**WRITTEN EXERCISE:** Write out all of the lines below word for word, skipping the pictures.

Lines on where targets appear:
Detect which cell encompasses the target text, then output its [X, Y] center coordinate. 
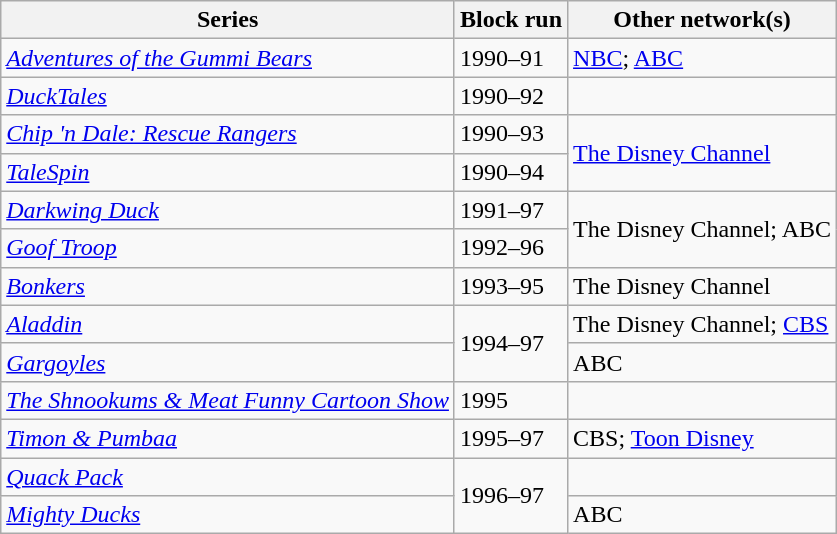
NBC; ABC [702, 58]
1991–97 [510, 210]
The Shnookums & Meat Funny Cartoon Show [228, 400]
Timon & Pumbaa [228, 438]
Adventures of the Gummi Bears [228, 58]
CBS; Toon Disney [702, 438]
1990–92 [510, 96]
Mighty Ducks [228, 515]
1995 [510, 400]
1994–97 [510, 343]
TaleSpin [228, 172]
Chip 'n Dale: Rescue Rangers [228, 134]
Darkwing Duck [228, 210]
Series [228, 20]
Bonkers [228, 286]
The Disney Channel; CBS [702, 324]
1993–95 [510, 286]
Block run [510, 20]
Aladdin [228, 324]
Quack Pack [228, 477]
DuckTales [228, 96]
1990–91 [510, 58]
1990–93 [510, 134]
Other network(s) [702, 20]
1996–97 [510, 496]
1992–96 [510, 248]
Gargoyles [228, 362]
The Disney Channel; ABC [702, 229]
Goof Troop [228, 248]
1990–94 [510, 172]
1995–97 [510, 438]
Detect which cell encompasses the target text, then output its (x, y) center coordinate. 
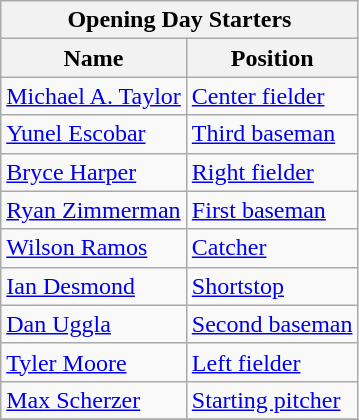
Shortstop (272, 286)
Tyler Moore (94, 362)
Center fielder (272, 96)
Dan Uggla (94, 324)
Position (272, 58)
Max Scherzer (94, 400)
Ryan Zimmerman (94, 210)
Second baseman (272, 324)
Catcher (272, 248)
Wilson Ramos (94, 248)
Right fielder (272, 172)
Name (94, 58)
Starting pitcher (272, 400)
Left fielder (272, 362)
Michael A. Taylor (94, 96)
First baseman (272, 210)
Ian Desmond (94, 286)
Opening Day Starters (180, 20)
Bryce Harper (94, 172)
Yunel Escobar (94, 134)
Third baseman (272, 134)
Extract the [x, y] coordinate from the center of the cell holding the provided text.  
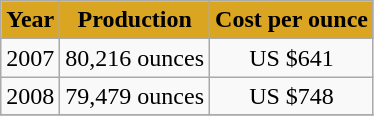
Production [135, 20]
US $748 [292, 96]
80,216 ounces [135, 58]
Year [30, 20]
Cost per ounce [292, 20]
2007 [30, 58]
US $641 [292, 58]
79,479 ounces [135, 96]
2008 [30, 96]
Provide the (X, Y) coordinate of the cell's center where the given text is located.  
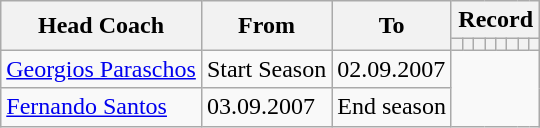
Start Season (266, 69)
End season (392, 107)
To (392, 26)
02.09.2007 (392, 69)
Record (495, 20)
From (266, 26)
Head Coach (102, 26)
Georgios Paraschos (102, 69)
03.09.2007 (266, 107)
Fernando Santos (102, 107)
Provide the (X, Y) coordinate of the cell's center where the given text is located.  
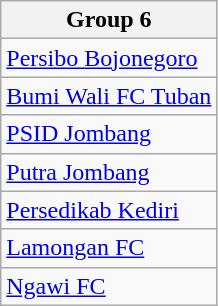
Persedikab Kediri (109, 210)
Group 6 (109, 20)
Bumi Wali FC Tuban (109, 96)
Ngawi FC (109, 286)
Lamongan FC (109, 248)
Putra Jombang (109, 172)
PSID Jombang (109, 134)
Persibo Bojonegoro (109, 58)
From the cell containing the given text, extract its center point as (x, y) coordinate. 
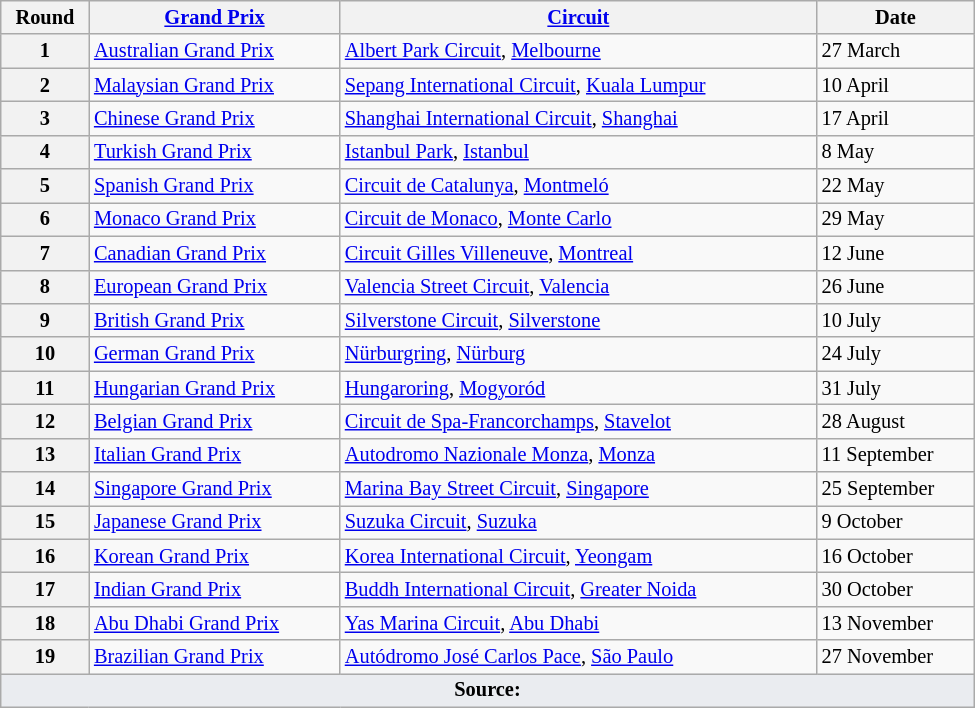
Valencia Street Circuit, Valencia (578, 287)
Buddh International Circuit, Greater Noida (578, 589)
Abu Dhabi Grand Prix (214, 623)
22 May (896, 186)
Brazilian Grand Prix (214, 657)
Indian Grand Prix (214, 589)
Circuit de Catalunya, Montmeló (578, 186)
5 (45, 186)
10 July (896, 320)
Chinese Grand Prix (214, 118)
27 March (896, 51)
Istanbul Park, Istanbul (578, 152)
25 September (896, 489)
27 November (896, 657)
30 October (896, 589)
German Grand Prix (214, 354)
26 June (896, 287)
British Grand Prix (214, 320)
Albert Park Circuit, Melbourne (578, 51)
1 (45, 51)
18 (45, 623)
10 April (896, 85)
16 (45, 556)
Italian Grand Prix (214, 455)
Belgian Grand Prix (214, 421)
Circuit (578, 17)
8 (45, 287)
Autodromo Nazionale Monza, Monza (578, 455)
Autódromo José Carlos Pace, São Paulo (578, 657)
Round (45, 17)
Japanese Grand Prix (214, 522)
14 (45, 489)
9 October (896, 522)
17 April (896, 118)
24 July (896, 354)
19 (45, 657)
Hungaroring, Mogyoród (578, 388)
15 (45, 522)
12 June (896, 253)
Grand Prix (214, 17)
12 (45, 421)
Silverstone Circuit, Silverstone (578, 320)
Suzuka Circuit, Suzuka (578, 522)
European Grand Prix (214, 287)
Circuit de Spa-Francorchamps, Stavelot (578, 421)
Date (896, 17)
Yas Marina Circuit, Abu Dhabi (578, 623)
Canadian Grand Prix (214, 253)
6 (45, 219)
11 (45, 388)
3 (45, 118)
13 (45, 455)
11 September (896, 455)
8 May (896, 152)
Shanghai International Circuit, Shanghai (578, 118)
2 (45, 85)
Circuit Gilles Villeneuve, Montreal (578, 253)
Australian Grand Prix (214, 51)
4 (45, 152)
Sepang International Circuit, Kuala Lumpur (578, 85)
13 November (896, 623)
7 (45, 253)
Marina Bay Street Circuit, Singapore (578, 489)
Monaco Grand Prix (214, 219)
Hungarian Grand Prix (214, 388)
31 July (896, 388)
Circuit de Monaco, Monte Carlo (578, 219)
17 (45, 589)
Spanish Grand Prix (214, 186)
Turkish Grand Prix (214, 152)
Korean Grand Prix (214, 556)
Malaysian Grand Prix (214, 85)
Singapore Grand Prix (214, 489)
29 May (896, 219)
Source: (488, 690)
10 (45, 354)
9 (45, 320)
16 October (896, 556)
Nürburgring, Nürburg (578, 354)
28 August (896, 421)
Korea International Circuit, Yeongam (578, 556)
Search for the cell housing the specified text and yield its [x, y] center coordinate. 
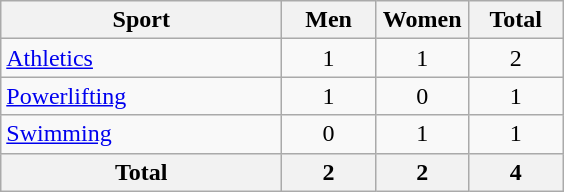
Powerlifting [142, 96]
Athletics [142, 58]
Women [422, 20]
4 [516, 172]
Swimming [142, 134]
Sport [142, 20]
Men [329, 20]
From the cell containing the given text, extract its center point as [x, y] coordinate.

**THE REPLY:**
Detect which cell encompasses the target text, then output its [X, Y] center coordinate. 
NBC; ABC [702, 58]
1991–97 [510, 210]
The Shnookums & Meat Funny Cartoon Show [228, 400]
Timon & Pumbaa [228, 438]
Adventures of the Gummi Bears [228, 58]
CBS; Toon Disney [702, 438]
1990–92 [510, 96]
Mighty Ducks [228, 515]
1995 [510, 400]
1994–97 [510, 343]
TaleSpin [228, 172]
Chip 'n Dale: Rescue Rangers [228, 134]
Darkwing Duck [228, 210]
Series [228, 20]
Bonkers [228, 286]
The Disney Channel; CBS [702, 324]
1993–95 [510, 286]
Block run [510, 20]
Aladdin [228, 324]
Quack Pack [228, 477]
DuckTales [228, 96]
1990–91 [510, 58]
1990–93 [510, 134]
Other network(s) [702, 20]
1996–97 [510, 496]
1992–96 [510, 248]
Gargoyles [228, 362]
The Disney Channel; ABC [702, 229]
Goof Troop [228, 248]
1990–94 [510, 172]
1995–97 [510, 438]
Detect which cell encompasses the target text, then output its (x, y) center coordinate. 
Shortstop (272, 286)
Tyler Moore (94, 362)
Center fielder (272, 96)
Dan Uggla (94, 324)
Position (272, 58)
Max Scherzer (94, 400)
Ryan Zimmerman (94, 210)
Second baseman (272, 324)
Catcher (272, 248)
Wilson Ramos (94, 248)
Right fielder (272, 172)
Name (94, 58)
Starting pitcher (272, 400)
Left fielder (272, 362)
Michael A. Taylor (94, 96)
First baseman (272, 210)
Ian Desmond (94, 286)
Opening Day Starters (180, 20)
Bryce Harper (94, 172)
Yunel Escobar (94, 134)
Third baseman (272, 134)
Extract the [x, y] coordinate from the center of the cell holding the provided text.  
Production [135, 20]
US $748 [292, 96]
80,216 ounces [135, 58]
Year [30, 20]
Cost per ounce [292, 20]
2007 [30, 58]
US $641 [292, 58]
79,479 ounces [135, 96]
2008 [30, 96]
Provide the (X, Y) coordinate of the cell's center where the given text is located.  
Start Season (266, 69)
End season (392, 107)
To (392, 26)
02.09.2007 (392, 69)
Record (495, 20)
From (266, 26)
Head Coach (102, 26)
Georgios Paraschos (102, 69)
03.09.2007 (266, 107)
Fernando Santos (102, 107)
Provide the (X, Y) coordinate of the cell's center where the given text is located.  
Persedikab Kediri (109, 210)
Group 6 (109, 20)
Bumi Wali FC Tuban (109, 96)
Ngawi FC (109, 286)
Lamongan FC (109, 248)
Putra Jombang (109, 172)
PSID Jombang (109, 134)
Persibo Bojonegoro (109, 58)
From the cell containing the given text, extract its center point as (x, y) coordinate. 
Valencia Street Circuit, Valencia (578, 287)
Buddh International Circuit, Greater Noida (578, 589)
Abu Dhabi Grand Prix (214, 623)
22 May (896, 186)
Brazilian Grand Prix (214, 657)
Indian Grand Prix (214, 589)
Circuit de Catalunya, Montmeló (578, 186)
5 (45, 186)
10 July (896, 320)
Chinese Grand Prix (214, 118)
27 March (896, 51)
Istanbul Park, Istanbul (578, 152)
25 September (896, 489)
27 November (896, 657)
30 October (896, 589)
German Grand Prix (214, 354)
26 June (896, 287)
British Grand Prix (214, 320)
Albert Park Circuit, Melbourne (578, 51)
1 (45, 51)
18 (45, 623)
10 April (896, 85)
16 (45, 556)
Italian Grand Prix (214, 455)
Belgian Grand Prix (214, 421)
Circuit (578, 17)
8 (45, 287)
Autodromo Nazionale Monza, Monza (578, 455)
Autódromo José Carlos Pace, São Paulo (578, 657)
Round (45, 17)
Japanese Grand Prix (214, 522)
14 (45, 489)
9 October (896, 522)
17 April (896, 118)
24 July (896, 354)
19 (45, 657)
Hungaroring, Mogyoród (578, 388)
15 (45, 522)
12 June (896, 253)
Grand Prix (214, 17)
12 (45, 421)
Silverstone Circuit, Silverstone (578, 320)
Suzuka Circuit, Suzuka (578, 522)
European Grand Prix (214, 287)
Circuit de Spa-Francorchamps, Stavelot (578, 421)
Date (896, 17)
Yas Marina Circuit, Abu Dhabi (578, 623)
Canadian Grand Prix (214, 253)
6 (45, 219)
11 (45, 388)
3 (45, 118)
13 (45, 455)
11 September (896, 455)
8 May (896, 152)
Shanghai International Circuit, Shanghai (578, 118)
2 (45, 85)
Circuit Gilles Villeneuve, Montreal (578, 253)
Australian Grand Prix (214, 51)
4 (45, 152)
Sepang International Circuit, Kuala Lumpur (578, 85)
13 November (896, 623)
7 (45, 253)
Marina Bay Street Circuit, Singapore (578, 489)
Monaco Grand Prix (214, 219)
Hungarian Grand Prix (214, 388)
31 July (896, 388)
Circuit de Monaco, Monte Carlo (578, 219)
17 (45, 589)
Spanish Grand Prix (214, 186)
Turkish Grand Prix (214, 152)
Korean Grand Prix (214, 556)
Malaysian Grand Prix (214, 85)
Singapore Grand Prix (214, 489)
29 May (896, 219)
Source: (488, 690)
10 (45, 354)
9 (45, 320)
16 October (896, 556)
Nürburgring, Nürburg (578, 354)
28 August (896, 421)
Korea International Circuit, Yeongam (578, 556)
Search for the cell housing the specified text and yield its [x, y] center coordinate. 
Powerlifting [142, 96]
Athletics [142, 58]
Women [422, 20]
4 [516, 172]
Swimming [142, 134]
Sport [142, 20]
Men [329, 20]
From the cell containing the given text, extract its center point as [x, y] coordinate.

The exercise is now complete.